_WHAT THE EXERCISE ASKS_. Here the answer must be the exact run of lines from the line holding "none -> black brick I7 level 1" to the end of the material below, and nothing else.
BEGIN
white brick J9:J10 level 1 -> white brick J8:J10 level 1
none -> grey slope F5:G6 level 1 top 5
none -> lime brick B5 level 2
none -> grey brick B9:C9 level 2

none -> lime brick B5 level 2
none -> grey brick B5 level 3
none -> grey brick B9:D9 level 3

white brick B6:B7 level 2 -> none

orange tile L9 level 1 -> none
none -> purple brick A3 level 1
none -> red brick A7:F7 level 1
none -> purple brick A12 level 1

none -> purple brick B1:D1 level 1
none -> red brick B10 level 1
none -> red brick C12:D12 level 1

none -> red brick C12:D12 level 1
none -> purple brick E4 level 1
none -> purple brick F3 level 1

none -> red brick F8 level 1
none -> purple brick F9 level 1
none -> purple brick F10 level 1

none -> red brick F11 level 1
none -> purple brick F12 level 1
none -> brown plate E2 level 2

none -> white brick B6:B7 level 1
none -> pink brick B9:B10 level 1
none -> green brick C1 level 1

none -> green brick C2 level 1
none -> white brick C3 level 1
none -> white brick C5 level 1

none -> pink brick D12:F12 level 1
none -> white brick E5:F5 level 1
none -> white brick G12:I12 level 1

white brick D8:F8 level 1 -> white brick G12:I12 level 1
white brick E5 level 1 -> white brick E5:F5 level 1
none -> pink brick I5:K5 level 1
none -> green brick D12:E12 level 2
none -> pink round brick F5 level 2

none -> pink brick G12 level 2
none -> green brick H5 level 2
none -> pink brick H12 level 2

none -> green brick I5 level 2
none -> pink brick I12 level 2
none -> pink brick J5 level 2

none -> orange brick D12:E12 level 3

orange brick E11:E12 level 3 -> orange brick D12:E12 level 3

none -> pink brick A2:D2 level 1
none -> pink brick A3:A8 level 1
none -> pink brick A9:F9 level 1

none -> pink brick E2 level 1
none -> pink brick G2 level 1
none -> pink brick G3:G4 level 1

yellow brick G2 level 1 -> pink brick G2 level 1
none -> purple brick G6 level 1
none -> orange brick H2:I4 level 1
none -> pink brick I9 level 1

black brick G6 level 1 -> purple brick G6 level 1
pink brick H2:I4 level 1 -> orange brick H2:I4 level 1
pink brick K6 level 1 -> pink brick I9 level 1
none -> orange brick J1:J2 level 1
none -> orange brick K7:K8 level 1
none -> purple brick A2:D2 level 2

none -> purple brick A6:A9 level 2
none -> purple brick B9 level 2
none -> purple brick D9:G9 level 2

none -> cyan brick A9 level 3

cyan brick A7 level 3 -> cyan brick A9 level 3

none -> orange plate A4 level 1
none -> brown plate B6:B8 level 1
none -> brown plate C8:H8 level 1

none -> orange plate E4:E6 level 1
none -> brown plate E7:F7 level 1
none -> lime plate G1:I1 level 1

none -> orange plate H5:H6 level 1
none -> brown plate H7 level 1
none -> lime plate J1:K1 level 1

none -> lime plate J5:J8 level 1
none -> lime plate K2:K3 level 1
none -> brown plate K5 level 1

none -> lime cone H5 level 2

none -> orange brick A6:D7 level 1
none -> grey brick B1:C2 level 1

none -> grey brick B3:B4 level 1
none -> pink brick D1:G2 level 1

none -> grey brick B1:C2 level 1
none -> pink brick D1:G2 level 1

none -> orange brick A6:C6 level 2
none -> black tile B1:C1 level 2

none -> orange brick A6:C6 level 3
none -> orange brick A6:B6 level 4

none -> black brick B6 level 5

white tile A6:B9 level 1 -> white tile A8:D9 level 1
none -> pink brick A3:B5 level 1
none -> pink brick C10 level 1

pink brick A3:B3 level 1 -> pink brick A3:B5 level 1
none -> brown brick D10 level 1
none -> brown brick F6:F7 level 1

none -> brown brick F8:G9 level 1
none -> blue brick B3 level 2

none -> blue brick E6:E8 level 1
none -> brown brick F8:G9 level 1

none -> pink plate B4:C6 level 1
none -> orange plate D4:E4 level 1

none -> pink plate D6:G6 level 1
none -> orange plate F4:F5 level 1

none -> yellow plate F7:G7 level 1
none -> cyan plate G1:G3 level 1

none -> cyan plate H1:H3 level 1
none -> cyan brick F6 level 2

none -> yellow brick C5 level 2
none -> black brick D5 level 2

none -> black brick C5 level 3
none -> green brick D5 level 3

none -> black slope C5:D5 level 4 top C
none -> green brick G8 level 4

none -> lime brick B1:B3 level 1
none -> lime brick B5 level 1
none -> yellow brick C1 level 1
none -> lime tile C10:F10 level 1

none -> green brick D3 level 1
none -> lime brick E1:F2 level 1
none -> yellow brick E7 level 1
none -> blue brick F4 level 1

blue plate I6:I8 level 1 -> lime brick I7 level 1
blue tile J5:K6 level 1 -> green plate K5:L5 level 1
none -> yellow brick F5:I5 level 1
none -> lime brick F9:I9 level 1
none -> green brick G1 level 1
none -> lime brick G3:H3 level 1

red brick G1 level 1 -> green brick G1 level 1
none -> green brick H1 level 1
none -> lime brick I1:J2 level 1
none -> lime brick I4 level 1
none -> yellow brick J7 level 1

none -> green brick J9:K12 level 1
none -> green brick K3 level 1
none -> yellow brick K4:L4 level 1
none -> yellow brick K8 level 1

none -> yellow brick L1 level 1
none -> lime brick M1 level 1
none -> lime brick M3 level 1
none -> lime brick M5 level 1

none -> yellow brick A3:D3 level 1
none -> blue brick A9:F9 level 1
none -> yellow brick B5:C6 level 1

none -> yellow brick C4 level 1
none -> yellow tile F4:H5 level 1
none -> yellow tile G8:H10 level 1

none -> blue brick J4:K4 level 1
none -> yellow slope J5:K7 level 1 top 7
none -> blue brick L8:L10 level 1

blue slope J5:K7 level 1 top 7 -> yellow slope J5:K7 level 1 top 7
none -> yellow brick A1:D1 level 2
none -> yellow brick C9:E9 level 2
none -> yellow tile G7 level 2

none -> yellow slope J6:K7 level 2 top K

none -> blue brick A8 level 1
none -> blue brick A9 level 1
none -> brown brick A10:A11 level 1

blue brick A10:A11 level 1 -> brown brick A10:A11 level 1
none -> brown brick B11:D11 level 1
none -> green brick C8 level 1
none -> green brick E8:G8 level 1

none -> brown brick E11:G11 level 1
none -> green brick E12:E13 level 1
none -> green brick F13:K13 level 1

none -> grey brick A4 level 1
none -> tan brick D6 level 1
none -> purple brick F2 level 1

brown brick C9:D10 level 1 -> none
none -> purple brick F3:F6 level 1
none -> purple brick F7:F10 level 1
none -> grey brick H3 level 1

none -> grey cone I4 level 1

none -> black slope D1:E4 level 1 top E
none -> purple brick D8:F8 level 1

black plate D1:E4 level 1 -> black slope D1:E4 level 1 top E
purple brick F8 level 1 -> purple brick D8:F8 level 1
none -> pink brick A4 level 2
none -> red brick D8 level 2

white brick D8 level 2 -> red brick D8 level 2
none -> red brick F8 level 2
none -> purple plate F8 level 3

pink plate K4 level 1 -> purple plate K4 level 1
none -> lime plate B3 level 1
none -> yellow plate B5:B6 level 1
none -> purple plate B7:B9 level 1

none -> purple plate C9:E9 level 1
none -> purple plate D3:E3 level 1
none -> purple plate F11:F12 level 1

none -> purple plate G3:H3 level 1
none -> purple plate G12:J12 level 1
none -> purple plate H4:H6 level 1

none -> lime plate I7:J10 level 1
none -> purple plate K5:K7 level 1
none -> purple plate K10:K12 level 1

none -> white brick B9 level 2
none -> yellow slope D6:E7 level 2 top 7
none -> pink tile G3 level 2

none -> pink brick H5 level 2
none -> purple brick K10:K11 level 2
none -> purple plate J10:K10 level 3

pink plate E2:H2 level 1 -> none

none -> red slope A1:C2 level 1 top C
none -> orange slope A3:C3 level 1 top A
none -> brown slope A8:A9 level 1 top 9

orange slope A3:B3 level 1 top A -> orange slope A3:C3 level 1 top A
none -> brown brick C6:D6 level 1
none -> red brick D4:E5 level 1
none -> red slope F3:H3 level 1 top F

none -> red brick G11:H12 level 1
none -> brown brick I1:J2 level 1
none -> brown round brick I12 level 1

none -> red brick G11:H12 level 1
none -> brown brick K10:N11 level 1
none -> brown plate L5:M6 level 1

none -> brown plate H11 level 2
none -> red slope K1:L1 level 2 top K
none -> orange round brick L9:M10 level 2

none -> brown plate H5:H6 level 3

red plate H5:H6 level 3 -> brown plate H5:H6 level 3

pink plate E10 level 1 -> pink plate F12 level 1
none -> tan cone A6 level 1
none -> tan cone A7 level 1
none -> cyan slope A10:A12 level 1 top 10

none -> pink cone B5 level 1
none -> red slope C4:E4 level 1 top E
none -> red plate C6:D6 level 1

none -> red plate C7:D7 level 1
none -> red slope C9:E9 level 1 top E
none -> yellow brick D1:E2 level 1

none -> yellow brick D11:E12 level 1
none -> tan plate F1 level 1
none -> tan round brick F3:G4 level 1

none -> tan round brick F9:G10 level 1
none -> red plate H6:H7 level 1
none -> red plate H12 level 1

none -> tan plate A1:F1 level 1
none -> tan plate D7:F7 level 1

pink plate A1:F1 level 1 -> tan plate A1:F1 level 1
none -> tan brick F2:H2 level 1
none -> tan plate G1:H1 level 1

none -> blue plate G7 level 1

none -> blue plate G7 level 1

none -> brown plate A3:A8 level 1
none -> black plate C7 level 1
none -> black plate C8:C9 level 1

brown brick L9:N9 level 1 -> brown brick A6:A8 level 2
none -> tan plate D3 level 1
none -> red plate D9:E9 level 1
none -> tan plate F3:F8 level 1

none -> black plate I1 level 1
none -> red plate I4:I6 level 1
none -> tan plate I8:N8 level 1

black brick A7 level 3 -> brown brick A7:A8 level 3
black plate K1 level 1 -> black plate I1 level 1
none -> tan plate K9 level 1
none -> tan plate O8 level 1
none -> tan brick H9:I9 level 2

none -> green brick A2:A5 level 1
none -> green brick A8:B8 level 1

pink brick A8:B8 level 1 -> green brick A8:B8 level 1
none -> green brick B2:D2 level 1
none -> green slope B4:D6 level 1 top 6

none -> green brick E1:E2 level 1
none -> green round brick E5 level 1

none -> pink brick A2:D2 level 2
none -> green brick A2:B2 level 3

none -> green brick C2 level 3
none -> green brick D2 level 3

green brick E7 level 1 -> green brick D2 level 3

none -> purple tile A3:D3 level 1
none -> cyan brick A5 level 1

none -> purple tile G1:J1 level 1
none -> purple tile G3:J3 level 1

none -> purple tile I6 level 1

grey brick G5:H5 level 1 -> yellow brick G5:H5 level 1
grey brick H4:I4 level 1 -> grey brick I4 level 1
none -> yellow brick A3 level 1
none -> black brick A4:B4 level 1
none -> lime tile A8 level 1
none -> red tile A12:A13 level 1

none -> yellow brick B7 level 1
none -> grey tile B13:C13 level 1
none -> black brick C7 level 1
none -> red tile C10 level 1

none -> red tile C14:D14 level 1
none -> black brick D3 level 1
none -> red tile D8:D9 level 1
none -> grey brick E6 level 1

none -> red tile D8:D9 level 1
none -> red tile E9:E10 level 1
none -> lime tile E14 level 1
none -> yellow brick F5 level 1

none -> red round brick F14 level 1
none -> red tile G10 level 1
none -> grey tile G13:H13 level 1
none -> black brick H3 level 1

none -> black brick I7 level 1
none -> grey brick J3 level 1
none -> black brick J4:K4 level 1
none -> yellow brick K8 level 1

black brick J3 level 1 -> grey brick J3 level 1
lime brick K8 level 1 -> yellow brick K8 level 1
END
_RESULT OF THIS TASK_.
none -> black brick I7 level 1
none -> grey brick J3 level 1
none -> black brick J4:K4 level 1
none -> yellow brick K8 level 1

black brick J3 level 1 -> grey brick J3 level 1
lime brick K8 level 1 -> yellow brick K8 level 1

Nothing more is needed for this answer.